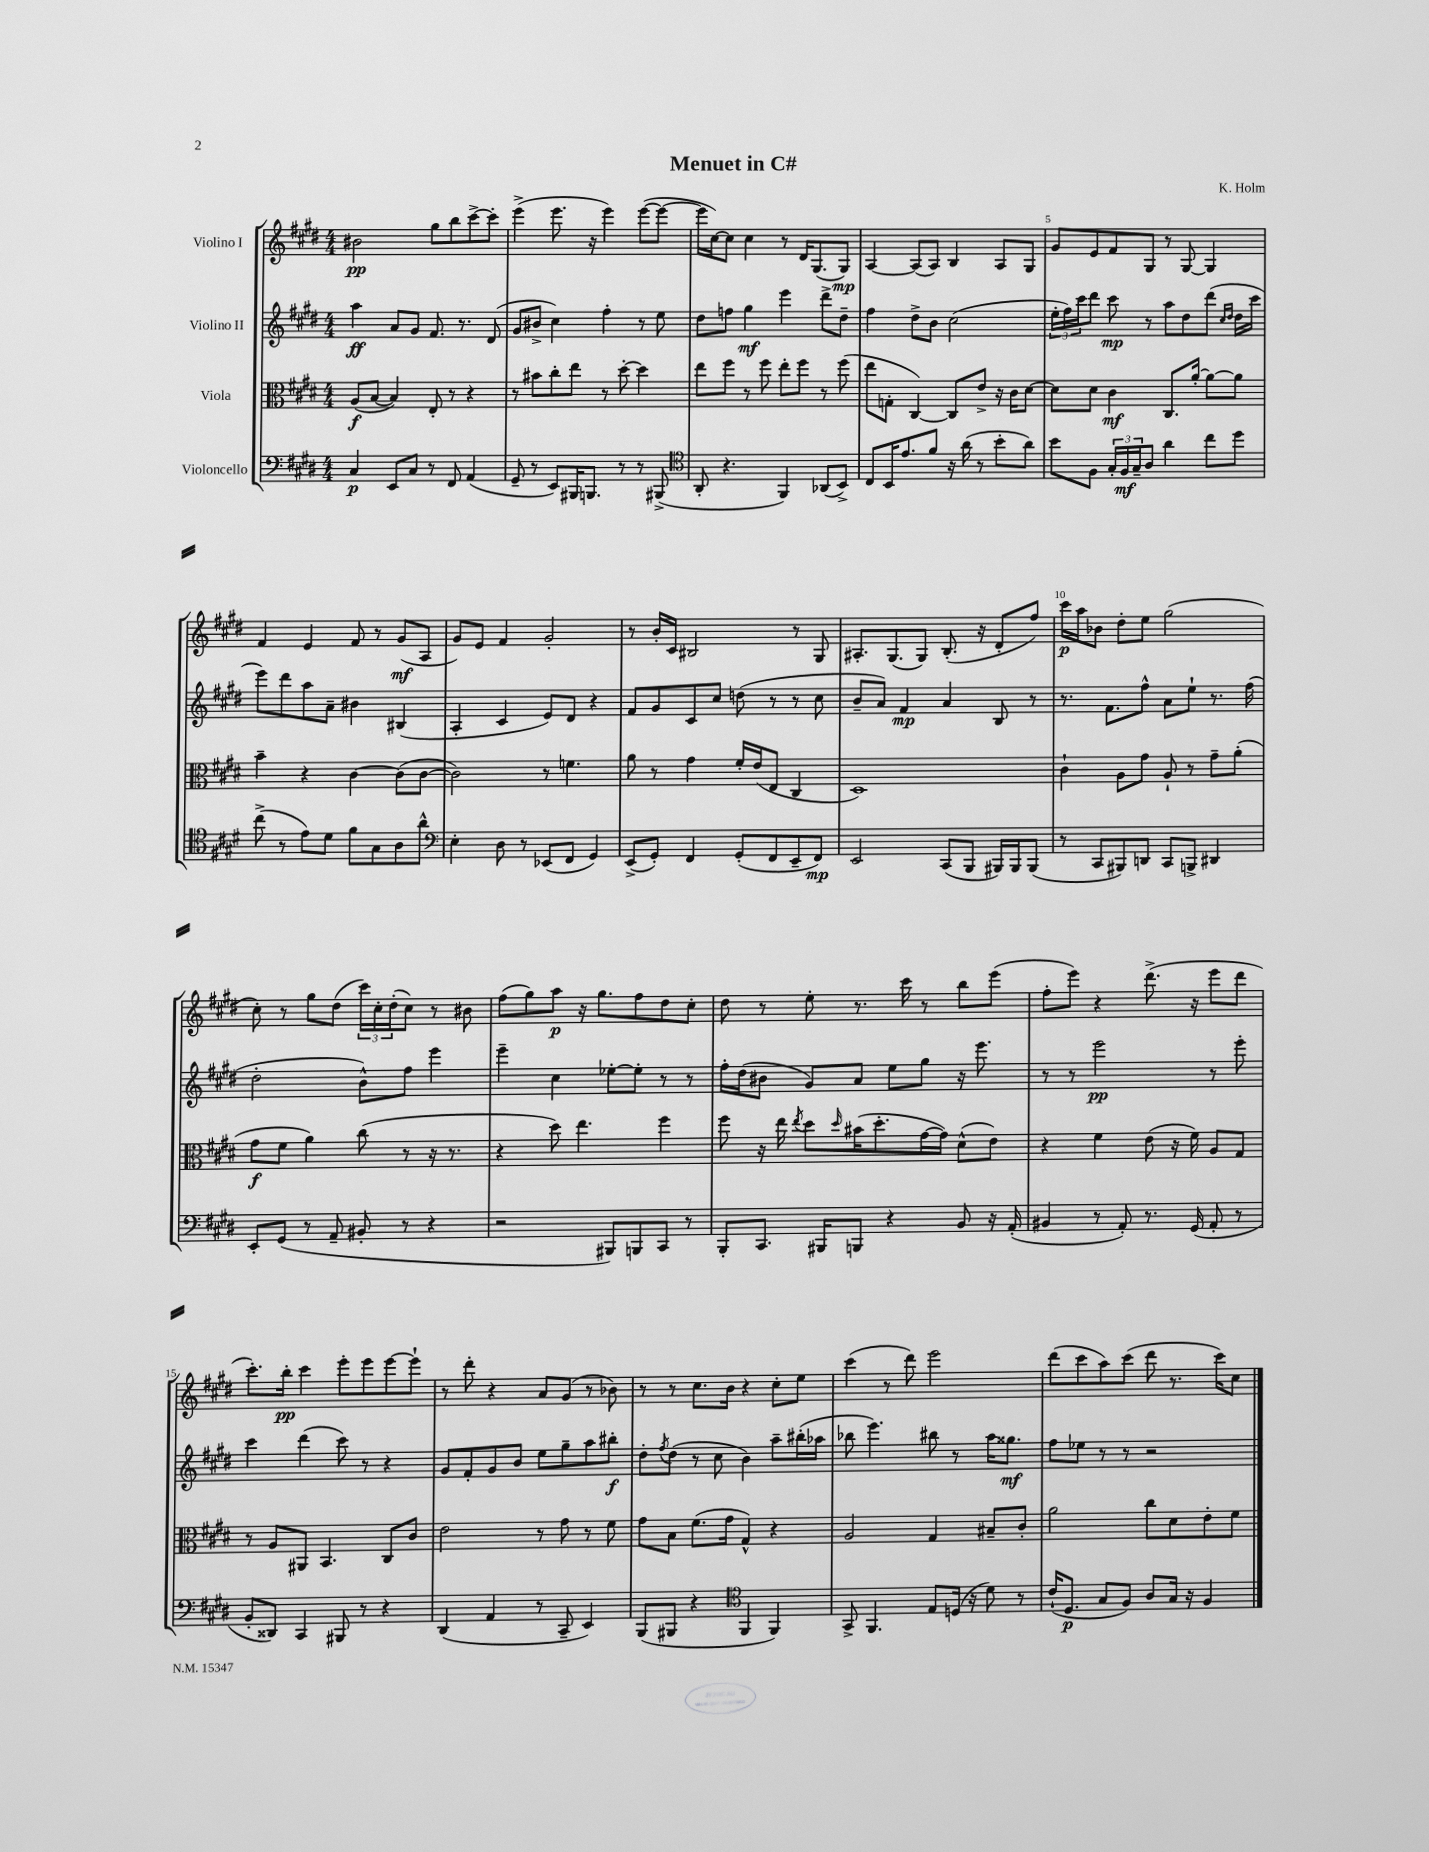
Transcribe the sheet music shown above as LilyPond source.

\header { title = "Menuet in C#" composer = "K. Holm" }
<<
\new StaffGroup <<
\new Staff = "s0" \with { instrumentName = "Violino I" } {
    \clef treble \key e \major \numericTimeSignature \time 4/4
    bis'2\pp gis''8 b''8 cis'''8~-> cis'''8-. |
    e'''4->( e'''8. r16 e'''4) e'''8~( e'''8~ |
    e'''16 cis''16~) cis''8 cis''4 r8 dis'16 gis8.( gis8\mp) |
    a4~ a8( a8) b4 a8 gis8 |
    gis'8 e'8 fis'8 gis8 r8 gis8~ gis4 |
    fis'4 e'4 fis'8 r8 gis'8\mf( a8 |
    gis'8) e'8 fis'4 gis'2-. |
    r8 b'16-. cis'16 bis2 r8 gis8 |
    ais8.-. gis8.( gis8) b8.-.( r16 dis'8-. fis''8) |
    cis'''16\p a''16 bes'8 dis''8-. e''8 gis''2( |
    cis''8-.) r8 gis''8 dis''8( \tuplet 3/2 { cis'''16) cis''16-. dis''16-.( } cis''8) r8 bis'8 |
    fis''8( gis''8) a''8\p r16 gis''8. fis''8 dis''8 cis''8-. |
    dis''8 r8 e''8-. r8. cis'''16 r8 b''8 e'''8( |
    fis''8-. e'''8) r4 dis'''8.->( r16 e'''8 dis'''8 |
    cis'''8.-.) b''16-.\pp cis'''4 e'''8-. e'''8 e'''8~ e'''8-! |
    r8 dis'''8-. r4 a'8 gis'8( r8 bes'8) |
    r8 r8 cis''8. b'16 r4 cis''8-. e''8 |
    cis'''4( r8 dis'''8) e'''2 |
    dis'''8( cis'''8 a''8) cis'''8( dis'''8 r8. cis'''16) cis''8 \bar "|." |
}
\new Staff = "s1" \with { instrumentName = "Violino II" } {
    \clef treble \key e \major \numericTimeSignature \time 4/4
    a''4\ff a'8 gis'8 fis'8. r8. dis'8( |
    gis'8 bis'8-> cis''4) fis''4-. r8 e''8 |
    dis''8 f''8 gis''4\mf e'''4 dis'''8-> dis''8-- |
    fis''4 dis''8-> b'8 cis''2( |
    \tuplet 3/2 { e''16-. fis''16) cis'''16 } dis'''8 cis'''8\mp r8 a''8 dis''8 dis'''8( \grace { cis''16 dis''16 } dis''16 cis'''16 |
    e'''8) dis'''8 a''8 a'8-- bis'4 bis4( |
    a4-. cis'4 e'8) dis'8 r4 |
    fis'8 gis'8 cis'8 cis''8 d''8( r8 r8 cis''8 |
    b'8-- a'8) fis'4\mp a'4 b8 r8 |
    r8. fis'8. fis''8-^ a'8 e''8-! r8. fis''16( |
    dis''2-. b'8-^) fis''8 e'''4 |
    e'''4-- cis''4 ees''8~-. ees''8-. r8 r8 |
    fis''16-. dis''16( bis'8 gis'8) a'8 e''8 gis''8 r16 e'''8. |
    r8 r8 e'''2\pp r8 e'''8-. |
    cis'''4 dis'''4( cis'''8) r8 r4 |
    gis'8 fis'8-. gis'8 b'8 e''8 gis''8-- a''8 bis''8-.\f |
    dis''8-. \acciaccatura { fis''8 } dis''8( r8 cis''8 b'4) a''8-- bis''16-.( aes''16 |
    bes''8 e'''4.) bis''8 r8 a''16 gisis''8.\mf |
    fis''8 ees''8 r8 r8 r2 \bar "|." |
}
\new Staff = "s2" \with { instrumentName = "Viola" } {
    \clef alto \key e \major \numericTimeSignature \time 4/4
    a8\f( b8~ b4) e8-. r8 r4 |
    r8 bis'8 cis''8-. e''8 r8 dis''8~-. dis''4 |
    e''8 fis''8 r8 fis''8 e''8-. fis''8 r8 fis''8( |
    e''8 g8-. cis4~) cis8 e'8-> r16 cis'16 dis'8~ |
    dis'8 dis'8 cis'4\mf cis8. a'16~-. a'8~ a'8 |
    b'4-- r4 cis'4~ cis'8( cis'8~ |
    cis'2) r8 f'4. |
    a'8 r8 gis'4 fis'16-. e'16( e8 cis4 |
    dis1) |
    cis'4-! a8 gis'8 a8-! r8 gis'8-- a'8-.( |
    gis'8\f fis'8 a'4) cis''8( r8 r16 r8. |
    r4 dis''8) e''4. fis''4 |
    fis''8 r16 e''16 \acciaccatura { e''8 } dis''8 \grace { dis''16 } bis'16( dis''8.-. gis'16~ gis'16) dis'8-^( e'8) |
    r4 fis'4 e'8( r16 fis'16) a8 gis8 |
    r8 a8 ais,8 b,4. cis8 cis'8 |
    e'2 r8 gis'8 r8 fis'8 |
    gis'8 b8 fis'8.( gis'16 gis4-^) r4 |
    a2 gis4 bis8-- cis'8-. |
    a'2 cis''8 dis'8 e'8-. fis'8 \bar "|." |
}
\new Staff = "s3" \with { instrumentName = "Violoncello" } {
    \clef bass \key e \major \numericTimeSignature \time 4/4
    cis4\p e,8 cis8 r8 fis,8 a,4( |
    gis,8-- r8 e,8) bis,,16 b,,8. r8 r8 bis,,8->( |
    \clef tenor a,8-. r4. fis,4) aes,8( b,8->) |
    cis8 b,16 e'8. fis'8 r16 a'16( r8 b'8-. a'8) |
    b'8 fis8 \tuplet 3/2 { gis16-. fis16\mf gis16-- } a8 a'4 cis''8 dis''8 |
    cis''8->( r8 e'8) dis'8 fis'8 gis8 a8 a'8-^ |
    \clef bass e4-. dis8 r8 ees,8( fis,8 gis,4) |
    e,8->( gis,8-.) fis,4 gis,8-.( fis,8 e,8-- fis,8\mp) |
    e,2 cis,8( b,,8 bis,,16) bis,,16 bis,,8( |
    r8 cis,8 bis,,8) d,8 cis,8 b,,8-> dis,4 |
    e,8-. gis,8( r8 a,8-- bis,8-. r8 r4 |
    r2 bis,,8) b,,8 cis,8 r8 |
    b,,8-. cis,8. bis,,16 b,,8 r4 b,8 r16 a,16-.( |
    bis,4 r8 a,8-.) r8. gis,16( a,8-. r8 |
    b,8-. disis,8) cis,4 bis,,8 r8 r4 |
    dis,4( a,4 r8 cis,8-- e,4) |
    b,,8( bis,,8 r4 \clef tenor fis,4 fis,4) |
    gis,8-> fis,4. e8 d16( r16 dis'8) r8 |
    cis'16-!( dis8.\p gis8 fis8) a8 gis16 r16 fis4 \bar "|." |
}
>>
>>
\layout { \context { \Score \override BarNumber.break-visibility = ##(#f #t #t) barNumberVisibility = #(every-nth-bar-number-visible 5) } }
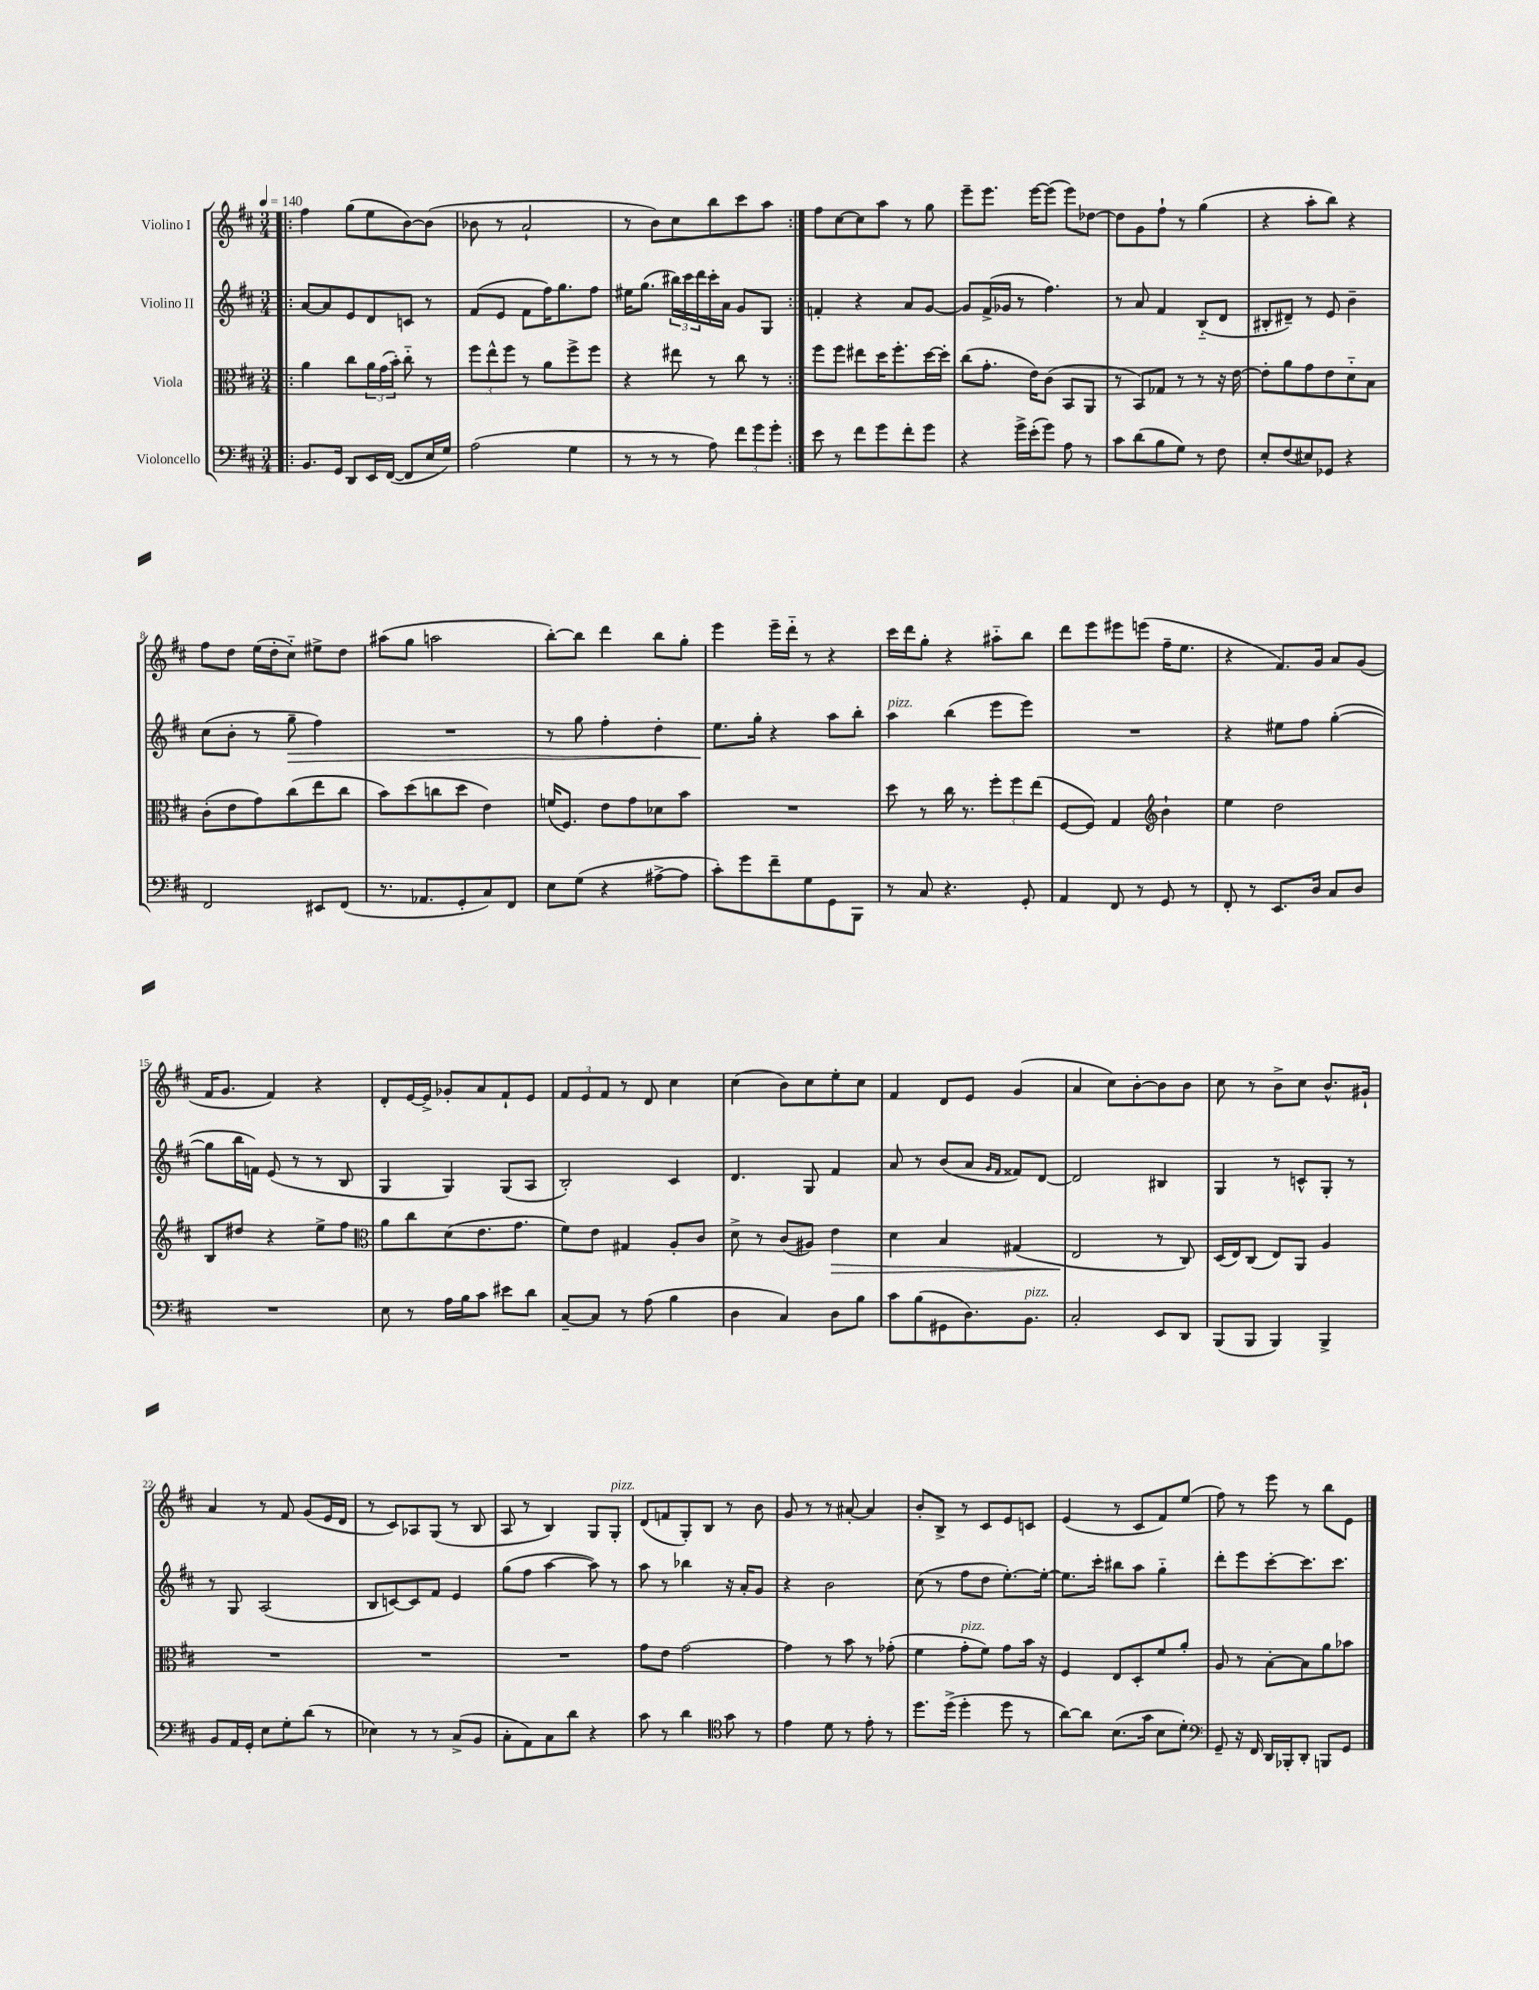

========================================

GIVEN INSTRUCTION:
How many lines in the items above contain the string "Violino"? Reply with the number alone.

THE RESULT:
2